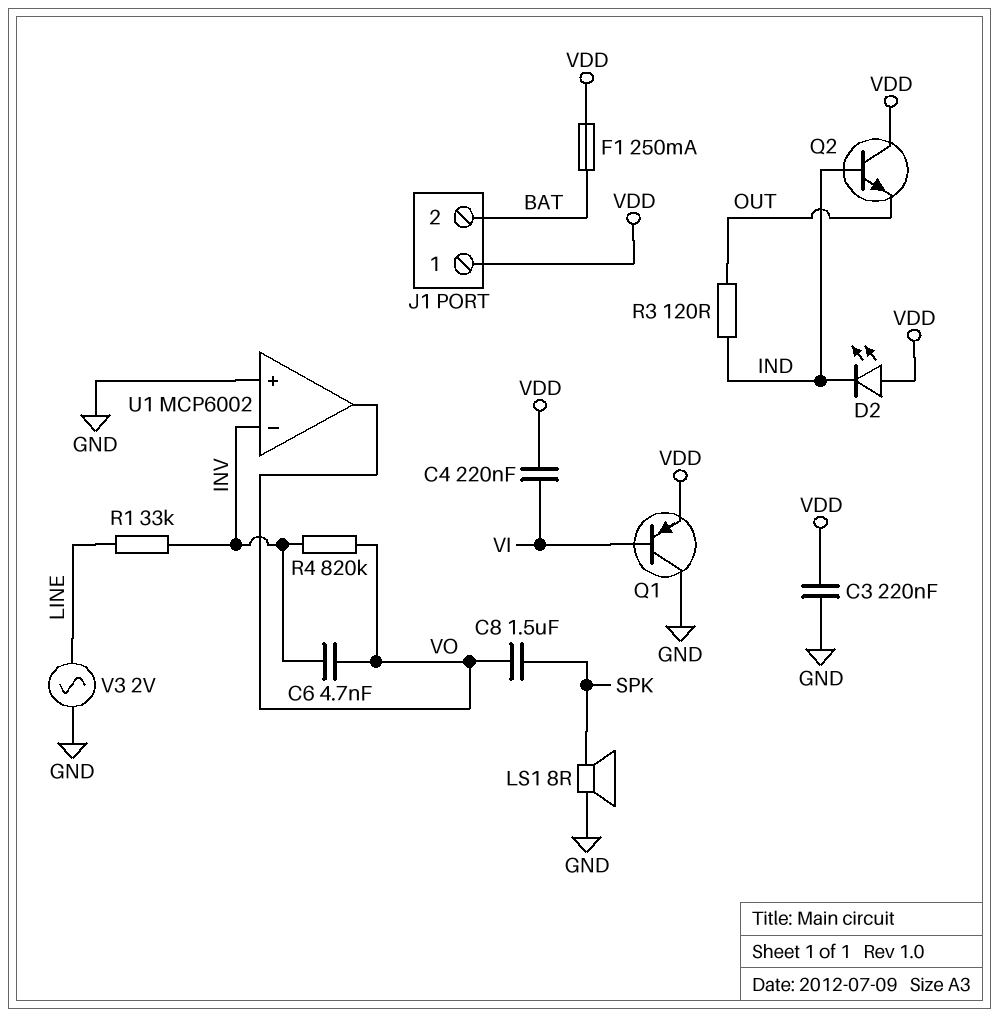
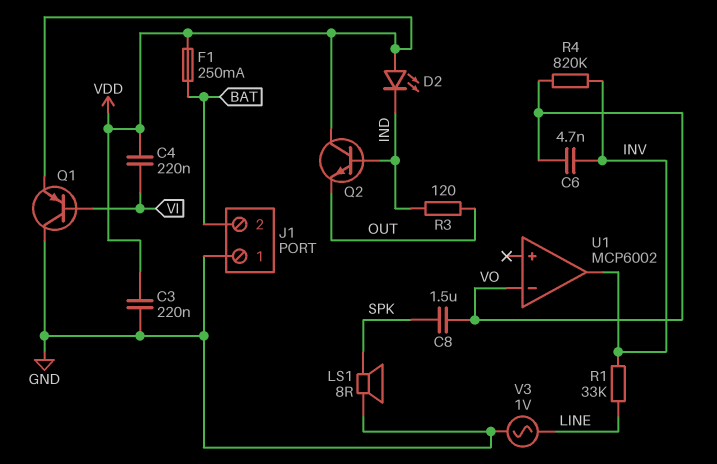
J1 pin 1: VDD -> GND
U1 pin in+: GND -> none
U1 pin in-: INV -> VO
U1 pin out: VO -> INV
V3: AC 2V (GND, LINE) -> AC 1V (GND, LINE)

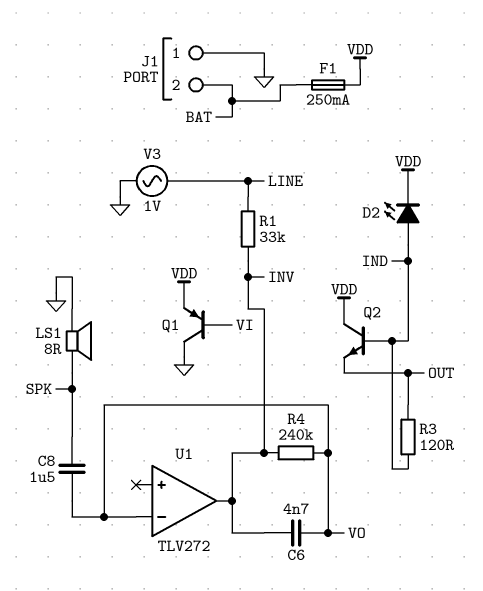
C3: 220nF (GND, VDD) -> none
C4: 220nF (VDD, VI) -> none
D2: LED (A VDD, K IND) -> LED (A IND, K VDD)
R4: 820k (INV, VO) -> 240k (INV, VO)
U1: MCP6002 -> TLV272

- [HOW TO COMPLETE THIS TASK] The answer must be the line containing "C4: 220nF (VDD, VI) -> none" and every line after it through the end of the records, repeated exactly.

- [SOLUTION TO THE PROBLEM]
C4: 220nF (VDD, VI) -> none
D2: LED (A VDD, K IND) -> LED (A IND, K VDD)
R4: 820k (INV, VO) -> 240k (INV, VO)
U1: MCP6002 -> TLV272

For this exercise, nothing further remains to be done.